> **Data**:

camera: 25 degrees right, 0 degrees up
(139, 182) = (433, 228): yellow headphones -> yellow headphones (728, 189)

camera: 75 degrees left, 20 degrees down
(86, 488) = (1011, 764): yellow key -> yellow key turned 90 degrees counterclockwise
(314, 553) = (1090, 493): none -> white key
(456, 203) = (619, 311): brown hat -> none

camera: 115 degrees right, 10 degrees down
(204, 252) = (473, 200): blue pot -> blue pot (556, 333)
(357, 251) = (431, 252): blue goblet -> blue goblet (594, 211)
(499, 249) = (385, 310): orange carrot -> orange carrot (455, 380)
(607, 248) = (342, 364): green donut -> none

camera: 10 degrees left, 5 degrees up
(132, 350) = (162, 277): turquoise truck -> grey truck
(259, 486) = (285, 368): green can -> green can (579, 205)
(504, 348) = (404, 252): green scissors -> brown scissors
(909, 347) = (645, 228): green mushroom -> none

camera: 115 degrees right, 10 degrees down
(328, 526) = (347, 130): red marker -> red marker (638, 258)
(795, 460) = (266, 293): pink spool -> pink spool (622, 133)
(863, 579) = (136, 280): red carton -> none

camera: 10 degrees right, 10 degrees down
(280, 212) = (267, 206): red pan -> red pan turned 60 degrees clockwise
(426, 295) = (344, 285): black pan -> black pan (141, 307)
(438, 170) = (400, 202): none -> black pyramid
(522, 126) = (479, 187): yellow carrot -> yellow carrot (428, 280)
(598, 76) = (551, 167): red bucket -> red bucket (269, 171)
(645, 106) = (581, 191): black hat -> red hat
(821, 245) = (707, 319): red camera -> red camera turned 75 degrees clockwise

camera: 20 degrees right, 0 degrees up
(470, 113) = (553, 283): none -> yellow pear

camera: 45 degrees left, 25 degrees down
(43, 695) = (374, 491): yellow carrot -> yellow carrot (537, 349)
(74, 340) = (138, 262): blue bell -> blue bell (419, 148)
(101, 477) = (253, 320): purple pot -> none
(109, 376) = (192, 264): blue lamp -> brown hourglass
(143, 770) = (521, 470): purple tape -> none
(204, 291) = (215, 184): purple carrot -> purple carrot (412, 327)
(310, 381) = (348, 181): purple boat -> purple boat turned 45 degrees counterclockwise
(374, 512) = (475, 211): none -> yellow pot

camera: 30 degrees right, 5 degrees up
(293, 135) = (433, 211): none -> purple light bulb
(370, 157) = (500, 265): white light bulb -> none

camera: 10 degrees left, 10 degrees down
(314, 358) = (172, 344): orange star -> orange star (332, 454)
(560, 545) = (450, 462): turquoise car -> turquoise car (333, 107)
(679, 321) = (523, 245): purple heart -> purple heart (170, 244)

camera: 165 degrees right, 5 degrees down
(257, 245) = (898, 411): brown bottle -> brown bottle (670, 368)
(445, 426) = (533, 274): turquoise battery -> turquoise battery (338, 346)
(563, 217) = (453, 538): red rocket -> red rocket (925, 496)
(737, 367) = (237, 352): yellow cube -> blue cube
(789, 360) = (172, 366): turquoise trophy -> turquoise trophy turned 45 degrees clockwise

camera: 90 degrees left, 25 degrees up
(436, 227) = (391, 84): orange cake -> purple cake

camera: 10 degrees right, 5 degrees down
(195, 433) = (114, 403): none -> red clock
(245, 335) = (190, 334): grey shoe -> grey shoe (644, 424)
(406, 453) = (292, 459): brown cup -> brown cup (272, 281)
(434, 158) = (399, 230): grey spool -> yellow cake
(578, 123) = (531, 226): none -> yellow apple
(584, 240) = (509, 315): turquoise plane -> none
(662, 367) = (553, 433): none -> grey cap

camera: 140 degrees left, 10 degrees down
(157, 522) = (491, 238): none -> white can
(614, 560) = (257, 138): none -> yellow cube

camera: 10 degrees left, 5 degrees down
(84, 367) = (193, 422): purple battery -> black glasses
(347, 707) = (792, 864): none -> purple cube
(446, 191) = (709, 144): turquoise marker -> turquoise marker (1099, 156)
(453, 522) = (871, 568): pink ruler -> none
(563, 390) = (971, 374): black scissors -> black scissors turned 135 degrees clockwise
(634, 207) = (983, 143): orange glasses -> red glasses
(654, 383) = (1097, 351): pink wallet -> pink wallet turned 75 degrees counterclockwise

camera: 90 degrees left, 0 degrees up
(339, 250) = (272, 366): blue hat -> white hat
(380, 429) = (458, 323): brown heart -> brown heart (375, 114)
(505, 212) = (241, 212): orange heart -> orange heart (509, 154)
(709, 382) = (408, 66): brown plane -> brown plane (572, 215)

> **The task**: Keeping every word and mark as it is, print the entries above.

> **Exercise solution**:
camera: 25 degrees right, 0 degrees up
(139, 182) = (433, 228): yellow headphones -> yellow headphones (728, 189)

camera: 75 degrees left, 20 degrees down
(86, 488) = (1011, 764): yellow key -> yellow key turned 90 degrees counterclockwise
(314, 553) = (1090, 493): none -> white key
(456, 203) = (619, 311): brown hat -> none

camera: 115 degrees right, 10 degrees down
(204, 252) = (473, 200): blue pot -> blue pot (556, 333)
(357, 251) = (431, 252): blue goblet -> blue goblet (594, 211)
(499, 249) = (385, 310): orange carrot -> orange carrot (455, 380)
(607, 248) = (342, 364): green donut -> none

camera: 10 degrees left, 5 degrees up
(132, 350) = (162, 277): turquoise truck -> grey truck
(259, 486) = (285, 368): green can -> green can (579, 205)
(504, 348) = (404, 252): green scissors -> brown scissors
(909, 347) = (645, 228): green mushroom -> none

camera: 115 degrees right, 10 degrees down
(328, 526) = (347, 130): red marker -> red marker (638, 258)
(795, 460) = (266, 293): pink spool -> pink spool (622, 133)
(863, 579) = (136, 280): red carton -> none

camera: 10 degrees right, 10 degrees down
(280, 212) = (267, 206): red pan -> red pan turned 60 degrees clockwise
(426, 295) = (344, 285): black pan -> black pan (141, 307)
(438, 170) = (400, 202): none -> black pyramid
(522, 126) = (479, 187): yellow carrot -> yellow carrot (428, 280)
(598, 76) = (551, 167): red bucket -> red bucket (269, 171)
(645, 106) = (581, 191): black hat -> red hat
(821, 245) = (707, 319): red camera -> red camera turned 75 degrees clockwise

camera: 20 degrees right, 0 degrees up
(470, 113) = (553, 283): none -> yellow pear

camera: 45 degrees left, 25 degrees down
(43, 695) = (374, 491): yellow carrot -> yellow carrot (537, 349)
(74, 340) = (138, 262): blue bell -> blue bell (419, 148)
(101, 477) = (253, 320): purple pot -> none
(109, 376) = (192, 264): blue lamp -> brown hourglass
(143, 770) = (521, 470): purple tape -> none
(204, 291) = (215, 184): purple carrot -> purple carrot (412, 327)
(310, 381) = (348, 181): purple boat -> purple boat turned 45 degrees counterclockwise
(374, 512) = (475, 211): none -> yellow pot

camera: 30 degrees right, 5 degrees up
(293, 135) = (433, 211): none -> purple light bulb
(370, 157) = (500, 265): white light bulb -> none

camera: 10 degrees left, 10 degrees down
(314, 358) = (172, 344): orange star -> orange star (332, 454)
(560, 545) = (450, 462): turquoise car -> turquoise car (333, 107)
(679, 321) = (523, 245): purple heart -> purple heart (170, 244)

camera: 165 degrees right, 5 degrees down
(257, 245) = (898, 411): brown bottle -> brown bottle (670, 368)
(445, 426) = (533, 274): turquoise battery -> turquoise battery (338, 346)
(563, 217) = (453, 538): red rocket -> red rocket (925, 496)
(737, 367) = (237, 352): yellow cube -> blue cube
(789, 360) = (172, 366): turquoise trophy -> turquoise trophy turned 45 degrees clockwise

camera: 90 degrees left, 25 degrees up
(436, 227) = (391, 84): orange cake -> purple cake

camera: 10 degrees right, 5 degrees down
(195, 433) = (114, 403): none -> red clock
(245, 335) = (190, 334): grey shoe -> grey shoe (644, 424)
(406, 453) = (292, 459): brown cup -> brown cup (272, 281)
(434, 158) = (399, 230): grey spool -> yellow cake
(578, 123) = (531, 226): none -> yellow apple
(584, 240) = (509, 315): turquoise plane -> none
(662, 367) = (553, 433): none -> grey cap

camera: 140 degrees left, 10 degrees down
(157, 522) = (491, 238): none -> white can
(614, 560) = (257, 138): none -> yellow cube

camera: 10 degrees left, 5 degrees down
(84, 367) = (193, 422): purple battery -> black glasses
(347, 707) = (792, 864): none -> purple cube
(446, 191) = (709, 144): turquoise marker -> turquoise marker (1099, 156)
(453, 522) = (871, 568): pink ruler -> none
(563, 390) = (971, 374): black scissors -> black scissors turned 135 degrees clockwise
(634, 207) = (983, 143): orange glasses -> red glasses
(654, 383) = (1097, 351): pink wallet -> pink wallet turned 75 degrees counterclockwise

camera: 90 degrees left, 0 degrees up
(339, 250) = (272, 366): blue hat -> white hat
(380, 429) = (458, 323): brown heart -> brown heart (375, 114)
(505, 212) = (241, 212): orange heart -> orange heart (509, 154)
(709, 382) = (408, 66): brown plane -> brown plane (572, 215)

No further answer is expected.